* [What needs to be done]: A word-for-word copy of the entries, with images excluded, is the expected answer.

Dataset excerpts section start

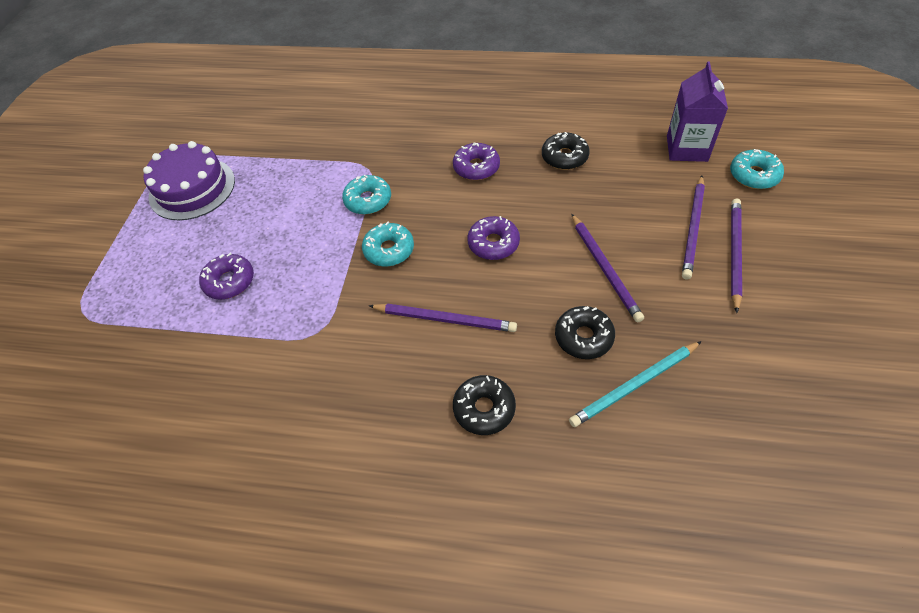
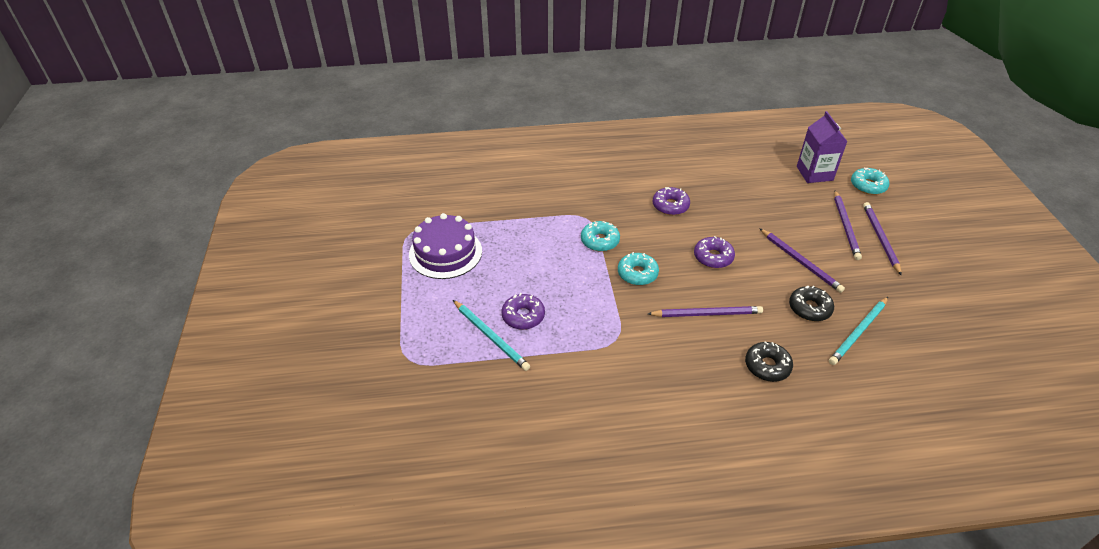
camera: 20 degrees left, 10 degrees down
black donut [542,132,590,170] -> none
none -> turquoise pencil [453,300,530,371]

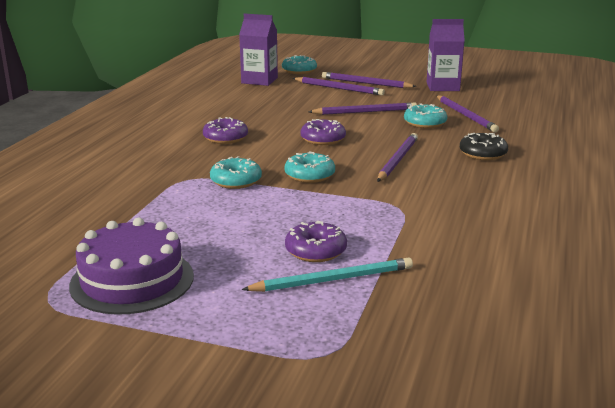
camera: 65 degrees left, 20 degrees down
black donut [789,285,834,321] -> turquoise donut [404,103,447,128]
turquoise pencil [829,297,888,365] -> purple pencil [436,95,499,132]
none -> purple carton [427,19,465,91]

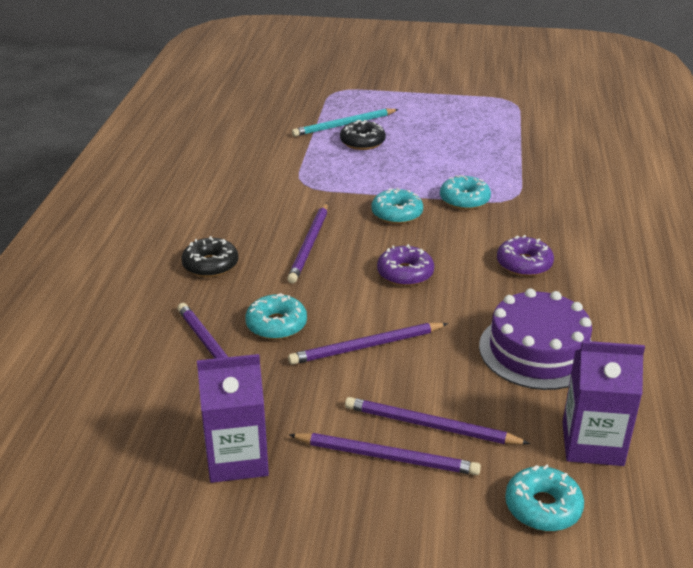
camera: 170 degrees right, 10 degrees up
purple cake [69,218,194,315] -> purple cake moved to [479,288,592,390]
purple donut [285,221,347,262] -> black donut [340,120,386,150]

Dataset excerpts section end

* [Your response]:
camera: 20 degrees left, 10 degrees down
black donut [542,132,590,170] -> none
none -> turquoise pencil [453,300,530,371]

camera: 65 degrees left, 20 degrees down
black donut [789,285,834,321] -> turquoise donut [404,103,447,128]
turquoise pencil [829,297,888,365] -> purple pencil [436,95,499,132]
none -> purple carton [427,19,465,91]

camera: 170 degrees right, 10 degrees up
purple cake [69,218,194,315] -> purple cake moved to [479,288,592,390]
purple donut [285,221,347,262] -> black donut [340,120,386,150]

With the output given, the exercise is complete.